__EXERCISE BRIEF__
Your answer must match the records word for word and contain no pictures.

__MATERIAL TO PROCESS__
[Start of section]

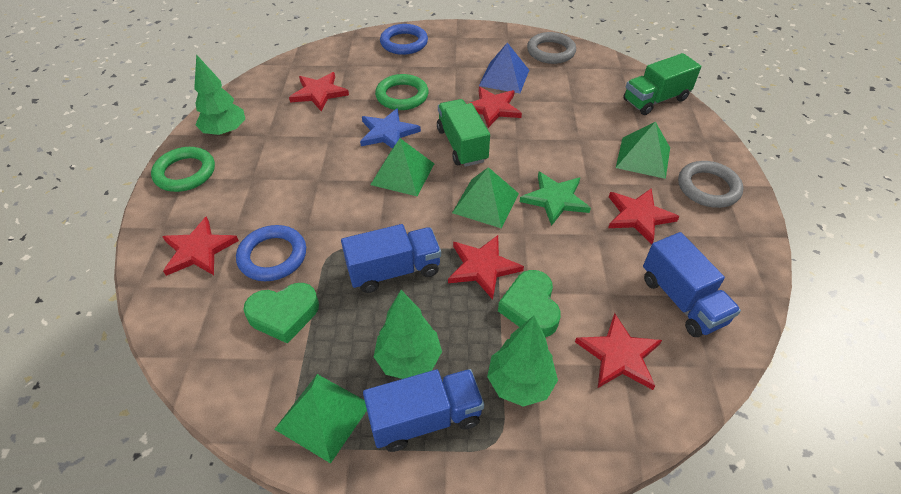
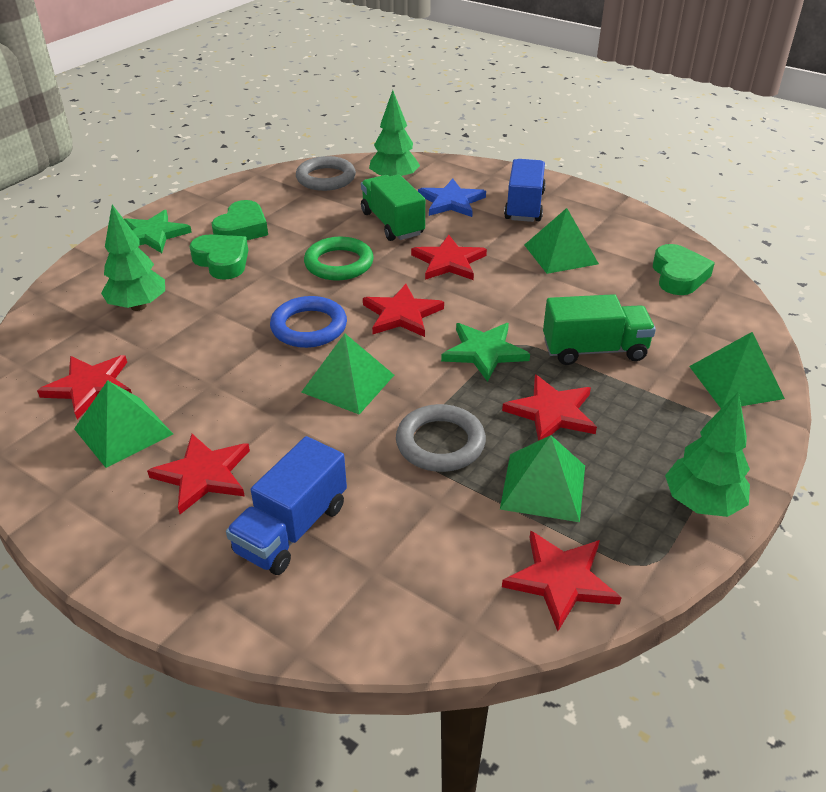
blue pyramid: 1 -> 0
blue ring: 2 -> 1
blue truck: 3 -> 2
green heart: 2 -> 3
green pyramid: 4 -> 5
green ring: 2 -> 1
green star: 1 -> 2

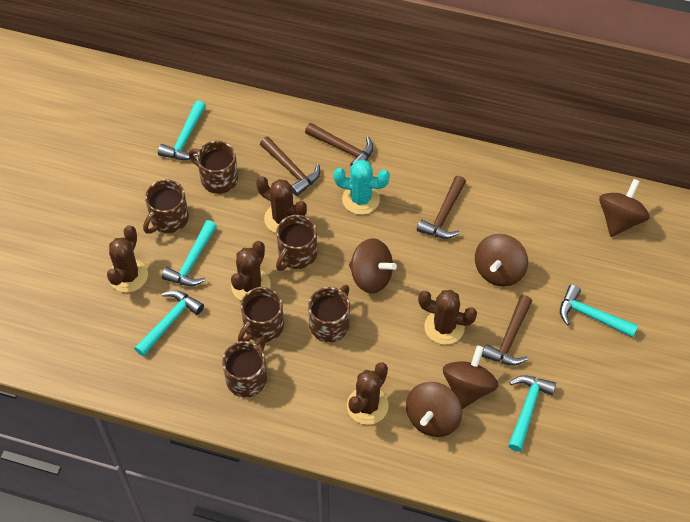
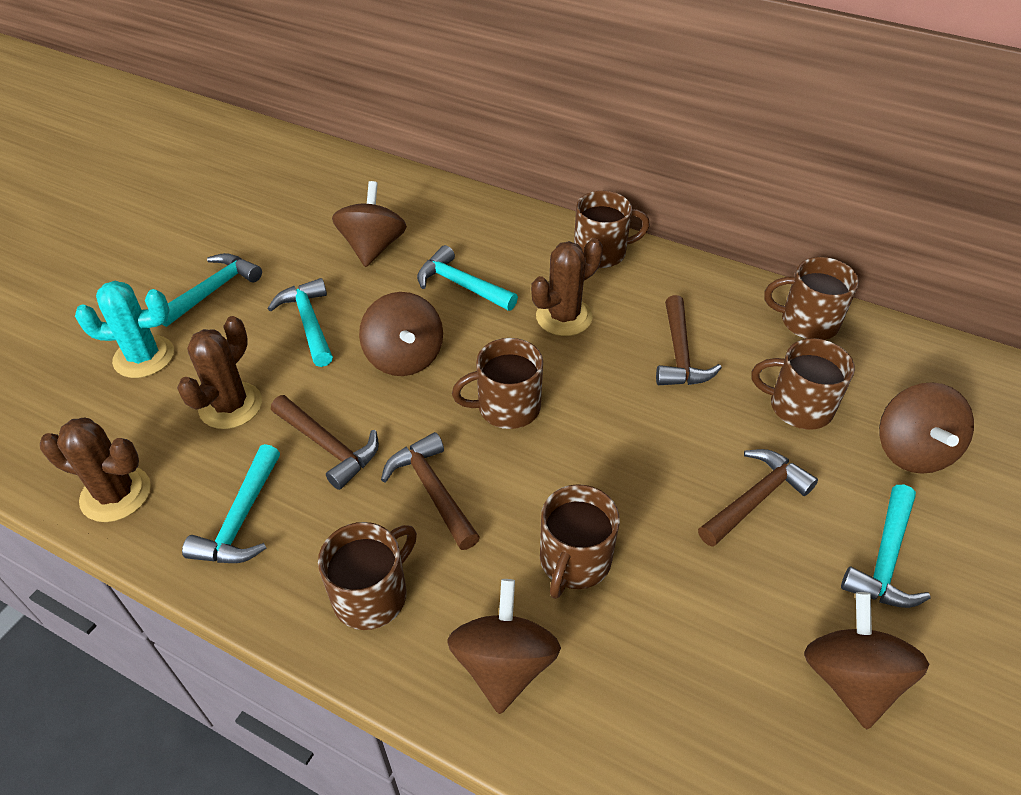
brown cactus: 5 -> 3

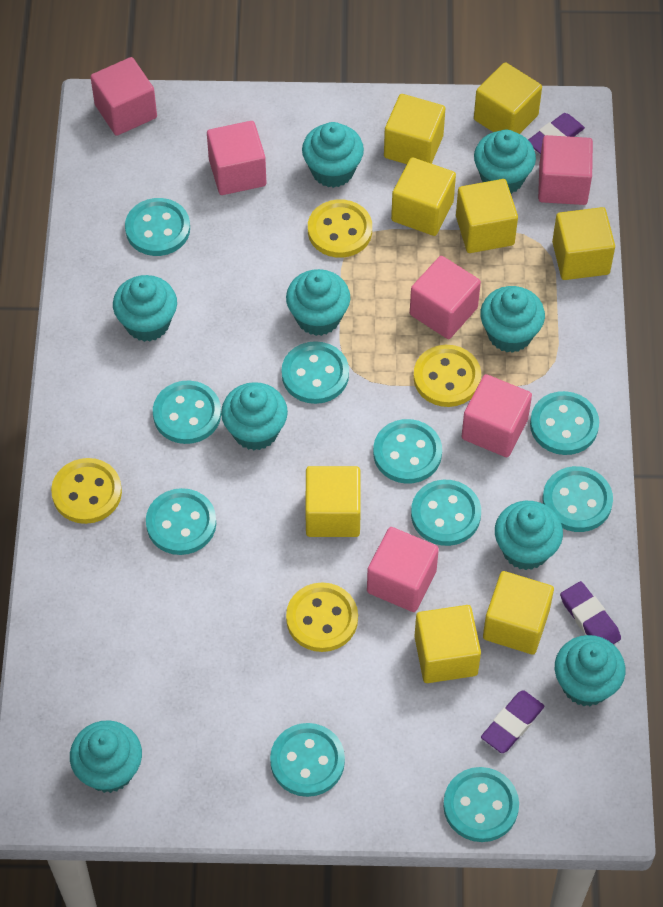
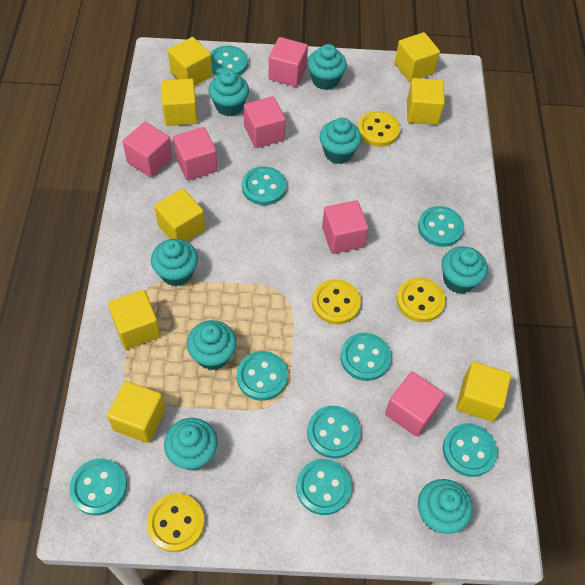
purple eraser: 3 -> 0
turquoise button: 10 -> 9
turquoise cupcake: 9 -> 8

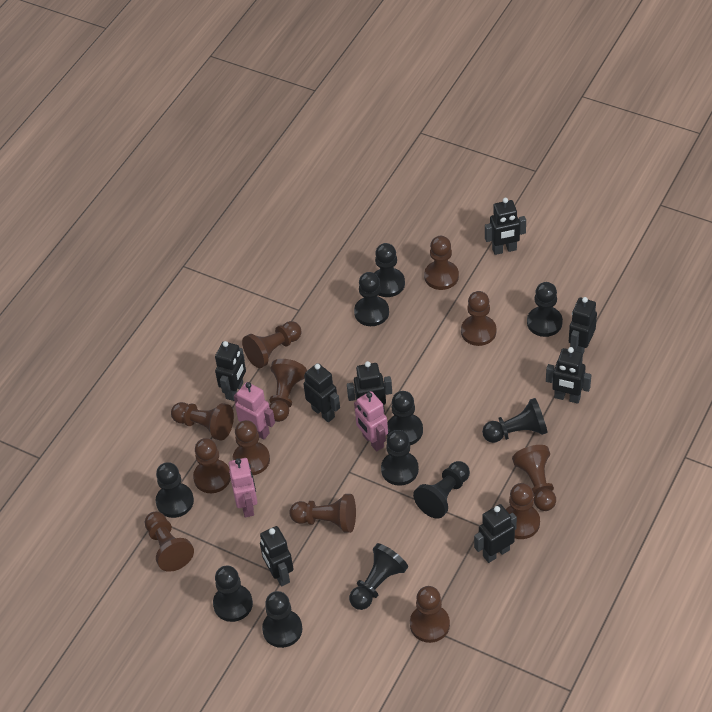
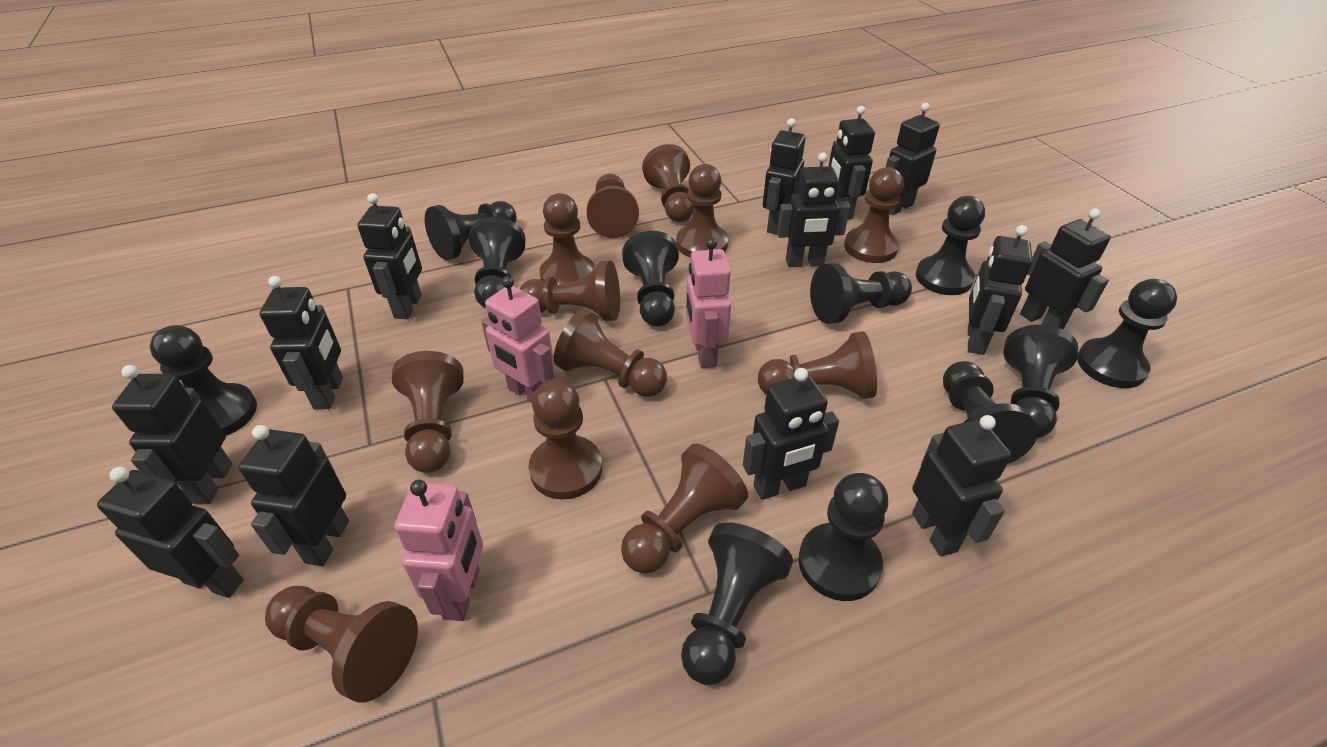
black robot: 8 -> 13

[End of section]

__REPLY__
blue pyramid: 1 -> 0
blue ring: 2 -> 1
blue truck: 3 -> 2
green heart: 2 -> 3
green pyramid: 4 -> 5
green ring: 2 -> 1
green star: 1 -> 2

brown cactus: 5 -> 3

purple eraser: 3 -> 0
turquoise button: 10 -> 9
turquoise cupcake: 9 -> 8

black robot: 8 -> 13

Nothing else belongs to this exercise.